> YOUR GOAL:
Go to the line below containing "red book: 2 -> 7" and print exactly from there through the line containing "yellow carrot: 3 -> 5", both included. Print nothing else.

> EXERCISE INPUTS:
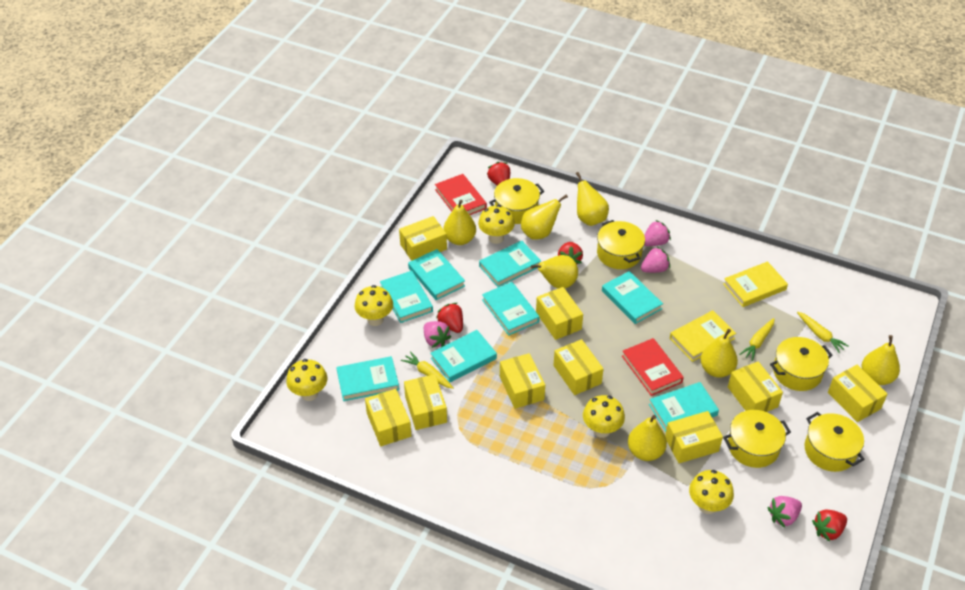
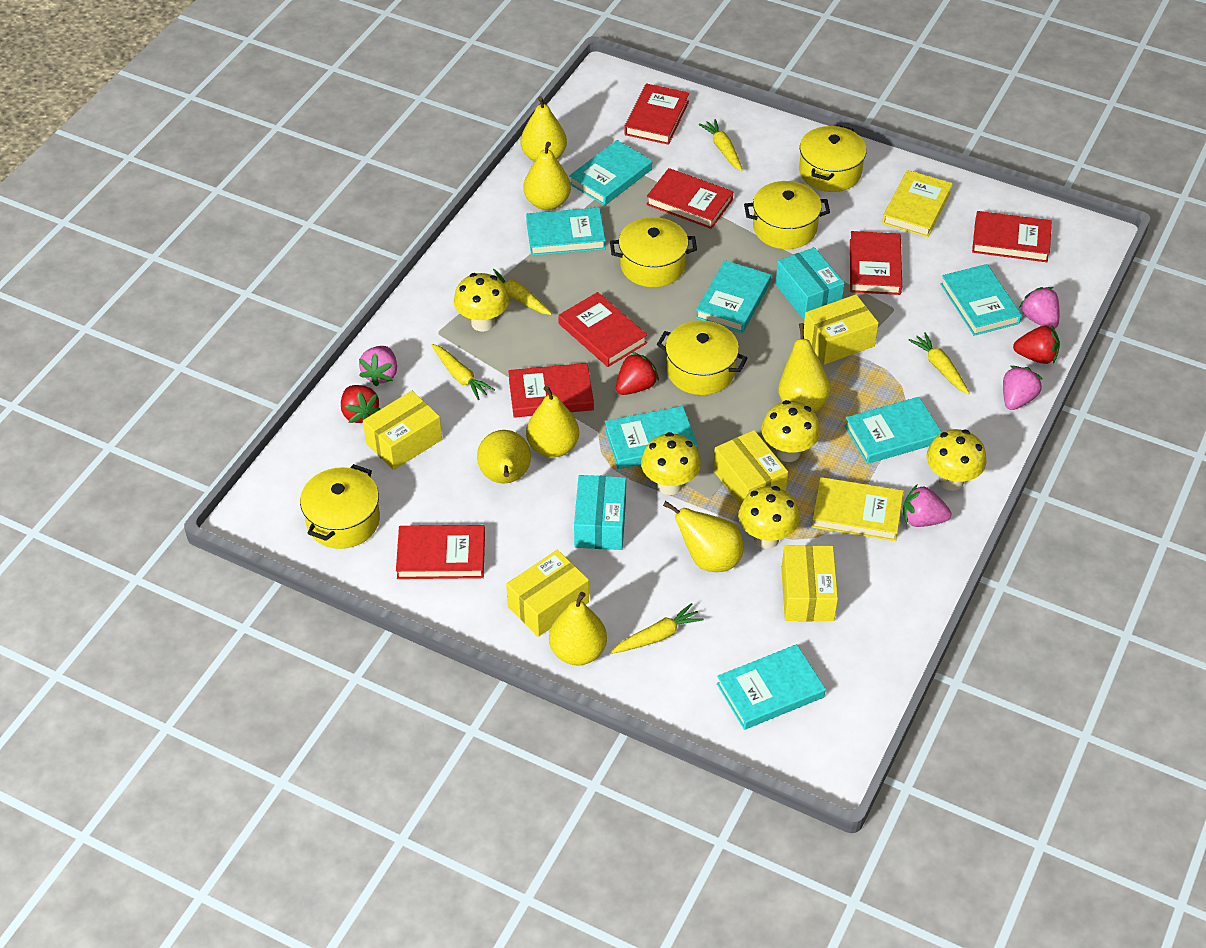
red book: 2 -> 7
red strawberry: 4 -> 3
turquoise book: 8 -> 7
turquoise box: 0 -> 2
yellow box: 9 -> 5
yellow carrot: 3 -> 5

--

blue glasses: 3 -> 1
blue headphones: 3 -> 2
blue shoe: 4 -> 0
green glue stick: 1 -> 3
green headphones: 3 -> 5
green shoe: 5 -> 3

* * *

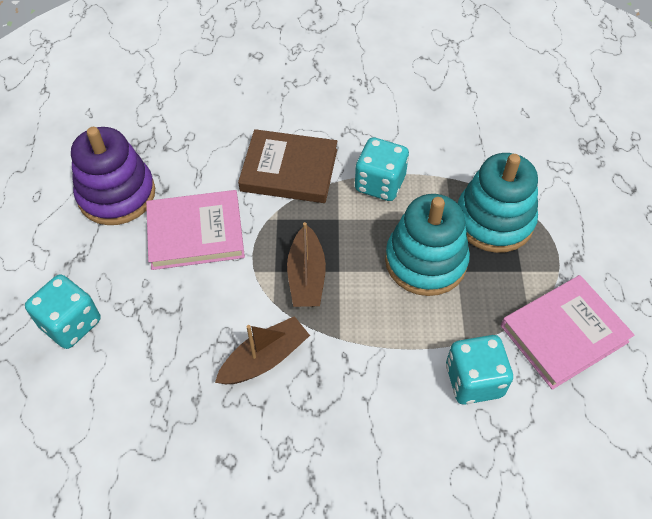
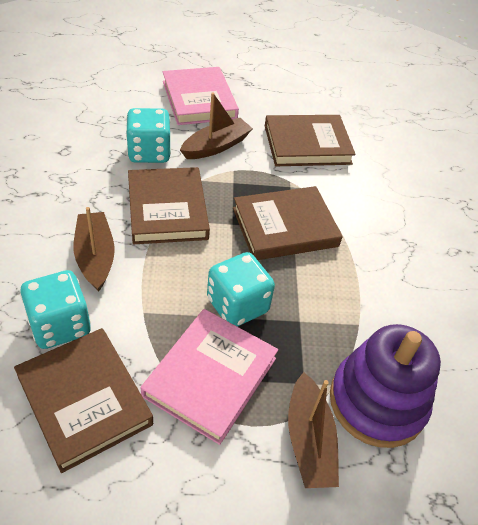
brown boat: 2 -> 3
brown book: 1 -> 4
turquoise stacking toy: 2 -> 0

> EXPECTED ANSWER:
red book: 2 -> 7
red strawberry: 4 -> 3
turquoise book: 8 -> 7
turquoise box: 0 -> 2
yellow box: 9 -> 5
yellow carrot: 3 -> 5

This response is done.